> **EXERCISE MATERIAL**

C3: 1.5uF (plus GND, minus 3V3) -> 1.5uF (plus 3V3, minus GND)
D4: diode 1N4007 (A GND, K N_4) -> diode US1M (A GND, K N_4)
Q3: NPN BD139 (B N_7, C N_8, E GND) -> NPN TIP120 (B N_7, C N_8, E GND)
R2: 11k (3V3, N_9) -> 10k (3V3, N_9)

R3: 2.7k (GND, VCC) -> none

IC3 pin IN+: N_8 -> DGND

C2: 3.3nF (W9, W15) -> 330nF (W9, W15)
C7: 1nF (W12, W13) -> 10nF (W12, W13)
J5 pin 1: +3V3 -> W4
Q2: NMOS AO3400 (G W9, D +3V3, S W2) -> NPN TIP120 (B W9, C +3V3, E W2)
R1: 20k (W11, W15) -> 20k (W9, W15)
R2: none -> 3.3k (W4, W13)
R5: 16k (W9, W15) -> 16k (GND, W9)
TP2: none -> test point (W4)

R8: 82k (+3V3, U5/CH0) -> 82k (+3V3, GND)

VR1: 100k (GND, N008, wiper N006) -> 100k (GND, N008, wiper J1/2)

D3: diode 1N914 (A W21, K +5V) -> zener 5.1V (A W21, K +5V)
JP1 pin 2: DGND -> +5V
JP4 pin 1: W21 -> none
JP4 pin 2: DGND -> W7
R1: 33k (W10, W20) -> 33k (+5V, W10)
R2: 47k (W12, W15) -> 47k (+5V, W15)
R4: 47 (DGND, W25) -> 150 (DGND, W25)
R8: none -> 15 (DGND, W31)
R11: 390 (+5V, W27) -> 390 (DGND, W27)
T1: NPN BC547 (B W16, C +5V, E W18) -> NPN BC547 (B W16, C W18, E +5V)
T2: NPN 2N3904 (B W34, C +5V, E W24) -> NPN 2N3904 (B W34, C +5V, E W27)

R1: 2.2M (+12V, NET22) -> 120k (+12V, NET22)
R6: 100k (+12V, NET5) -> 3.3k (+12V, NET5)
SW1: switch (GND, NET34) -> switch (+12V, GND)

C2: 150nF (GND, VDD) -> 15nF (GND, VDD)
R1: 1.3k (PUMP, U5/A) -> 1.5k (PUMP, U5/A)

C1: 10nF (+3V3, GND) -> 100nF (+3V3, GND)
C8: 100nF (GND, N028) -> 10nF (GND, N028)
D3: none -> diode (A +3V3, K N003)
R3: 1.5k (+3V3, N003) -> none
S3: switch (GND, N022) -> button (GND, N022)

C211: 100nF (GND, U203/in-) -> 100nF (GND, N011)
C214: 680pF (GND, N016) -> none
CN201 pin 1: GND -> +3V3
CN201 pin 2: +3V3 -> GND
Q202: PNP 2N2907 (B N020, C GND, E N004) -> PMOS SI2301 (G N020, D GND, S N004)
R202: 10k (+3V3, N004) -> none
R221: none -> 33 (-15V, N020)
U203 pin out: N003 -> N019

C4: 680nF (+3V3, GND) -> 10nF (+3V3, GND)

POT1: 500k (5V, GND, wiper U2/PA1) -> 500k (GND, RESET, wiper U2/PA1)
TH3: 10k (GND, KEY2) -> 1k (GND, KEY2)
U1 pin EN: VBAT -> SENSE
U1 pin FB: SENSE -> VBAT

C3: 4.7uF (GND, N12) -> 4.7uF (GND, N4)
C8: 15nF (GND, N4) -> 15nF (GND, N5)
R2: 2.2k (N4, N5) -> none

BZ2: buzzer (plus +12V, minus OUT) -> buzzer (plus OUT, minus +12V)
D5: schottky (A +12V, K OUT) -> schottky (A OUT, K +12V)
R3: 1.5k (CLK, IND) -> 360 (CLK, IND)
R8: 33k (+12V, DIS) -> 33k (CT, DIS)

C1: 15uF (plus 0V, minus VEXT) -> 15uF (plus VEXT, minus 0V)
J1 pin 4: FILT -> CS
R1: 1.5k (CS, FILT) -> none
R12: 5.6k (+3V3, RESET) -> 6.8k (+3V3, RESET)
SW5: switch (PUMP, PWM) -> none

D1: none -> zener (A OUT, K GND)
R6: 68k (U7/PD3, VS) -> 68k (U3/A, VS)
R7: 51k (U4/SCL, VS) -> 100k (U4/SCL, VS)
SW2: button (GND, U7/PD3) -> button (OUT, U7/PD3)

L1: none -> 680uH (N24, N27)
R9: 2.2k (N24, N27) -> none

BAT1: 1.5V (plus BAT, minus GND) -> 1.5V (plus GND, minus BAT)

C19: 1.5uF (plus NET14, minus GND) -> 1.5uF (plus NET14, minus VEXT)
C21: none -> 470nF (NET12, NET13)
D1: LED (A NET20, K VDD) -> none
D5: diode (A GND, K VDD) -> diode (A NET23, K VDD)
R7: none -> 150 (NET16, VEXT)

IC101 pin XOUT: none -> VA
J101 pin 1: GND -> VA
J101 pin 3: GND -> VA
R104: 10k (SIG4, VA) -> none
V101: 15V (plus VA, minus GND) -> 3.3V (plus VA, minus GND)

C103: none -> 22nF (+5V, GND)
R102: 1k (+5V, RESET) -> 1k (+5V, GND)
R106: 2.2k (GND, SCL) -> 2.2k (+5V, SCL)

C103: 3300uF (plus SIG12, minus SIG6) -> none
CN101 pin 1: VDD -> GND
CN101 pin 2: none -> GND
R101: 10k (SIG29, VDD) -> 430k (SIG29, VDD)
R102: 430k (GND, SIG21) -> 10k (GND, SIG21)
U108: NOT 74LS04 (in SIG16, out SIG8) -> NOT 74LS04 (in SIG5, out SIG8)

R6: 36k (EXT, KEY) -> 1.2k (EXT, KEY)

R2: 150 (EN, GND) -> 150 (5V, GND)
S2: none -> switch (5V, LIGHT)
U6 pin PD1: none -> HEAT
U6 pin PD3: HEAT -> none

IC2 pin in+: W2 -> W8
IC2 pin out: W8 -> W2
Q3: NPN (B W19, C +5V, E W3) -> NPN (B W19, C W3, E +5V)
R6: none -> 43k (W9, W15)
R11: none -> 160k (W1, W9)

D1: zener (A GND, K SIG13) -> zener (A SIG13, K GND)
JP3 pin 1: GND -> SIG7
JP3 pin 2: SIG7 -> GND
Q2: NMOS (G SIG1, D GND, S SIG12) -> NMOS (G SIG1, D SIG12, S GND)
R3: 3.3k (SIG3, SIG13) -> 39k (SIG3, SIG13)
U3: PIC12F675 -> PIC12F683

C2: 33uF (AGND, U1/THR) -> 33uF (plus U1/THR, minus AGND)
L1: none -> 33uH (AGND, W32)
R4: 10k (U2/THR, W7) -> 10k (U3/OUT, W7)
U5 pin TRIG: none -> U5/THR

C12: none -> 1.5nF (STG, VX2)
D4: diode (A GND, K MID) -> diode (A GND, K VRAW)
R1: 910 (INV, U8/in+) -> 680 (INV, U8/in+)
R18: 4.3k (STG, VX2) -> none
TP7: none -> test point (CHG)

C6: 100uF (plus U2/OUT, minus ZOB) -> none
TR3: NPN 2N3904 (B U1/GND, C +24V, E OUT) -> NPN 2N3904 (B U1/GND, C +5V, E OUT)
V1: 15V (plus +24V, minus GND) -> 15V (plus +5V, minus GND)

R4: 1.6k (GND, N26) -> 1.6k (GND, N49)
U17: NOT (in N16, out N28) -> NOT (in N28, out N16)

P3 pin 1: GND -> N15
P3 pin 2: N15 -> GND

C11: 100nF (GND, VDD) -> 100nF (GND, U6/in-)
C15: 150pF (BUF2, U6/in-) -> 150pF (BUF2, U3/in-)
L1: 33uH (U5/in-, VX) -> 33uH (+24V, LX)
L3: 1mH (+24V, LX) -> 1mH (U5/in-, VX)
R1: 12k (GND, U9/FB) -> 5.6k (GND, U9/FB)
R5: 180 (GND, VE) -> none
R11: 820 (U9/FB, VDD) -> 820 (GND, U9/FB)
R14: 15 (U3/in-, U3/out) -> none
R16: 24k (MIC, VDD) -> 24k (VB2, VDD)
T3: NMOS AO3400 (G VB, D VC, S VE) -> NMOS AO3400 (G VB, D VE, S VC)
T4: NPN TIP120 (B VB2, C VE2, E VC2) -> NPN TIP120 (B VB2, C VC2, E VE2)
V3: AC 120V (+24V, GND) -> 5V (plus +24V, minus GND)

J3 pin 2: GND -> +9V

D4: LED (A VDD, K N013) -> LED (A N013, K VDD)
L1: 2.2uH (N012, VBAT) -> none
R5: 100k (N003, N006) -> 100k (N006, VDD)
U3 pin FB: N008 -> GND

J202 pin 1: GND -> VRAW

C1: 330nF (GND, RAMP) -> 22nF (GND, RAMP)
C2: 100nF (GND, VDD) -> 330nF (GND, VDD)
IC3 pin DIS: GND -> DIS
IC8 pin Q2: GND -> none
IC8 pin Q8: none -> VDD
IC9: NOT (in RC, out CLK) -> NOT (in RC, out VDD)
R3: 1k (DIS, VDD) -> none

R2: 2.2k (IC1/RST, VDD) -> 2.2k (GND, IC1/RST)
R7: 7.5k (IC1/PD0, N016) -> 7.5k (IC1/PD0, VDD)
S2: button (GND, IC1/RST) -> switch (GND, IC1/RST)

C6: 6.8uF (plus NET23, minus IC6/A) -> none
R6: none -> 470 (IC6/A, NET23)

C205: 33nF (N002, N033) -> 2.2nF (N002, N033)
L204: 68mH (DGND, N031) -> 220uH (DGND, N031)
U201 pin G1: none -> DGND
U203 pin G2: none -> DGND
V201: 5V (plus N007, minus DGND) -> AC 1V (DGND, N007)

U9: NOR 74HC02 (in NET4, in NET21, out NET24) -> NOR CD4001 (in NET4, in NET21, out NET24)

> **WHAT IS REQUIRED**
Everything from the line containing "U201 pin G1: none -> DGND" through the final line of the entries is to be written out exactly. No other lines belong in the answer.

> **WRITTEN SOLUTION**
U201 pin G1: none -> DGND
U203 pin G2: none -> DGND
V201: 5V (plus N007, minus DGND) -> AC 1V (DGND, N007)

U9: NOR 74HC02 (in NET4, in NET21, out NET24) -> NOR CD4001 (in NET4, in NET21, out NET24)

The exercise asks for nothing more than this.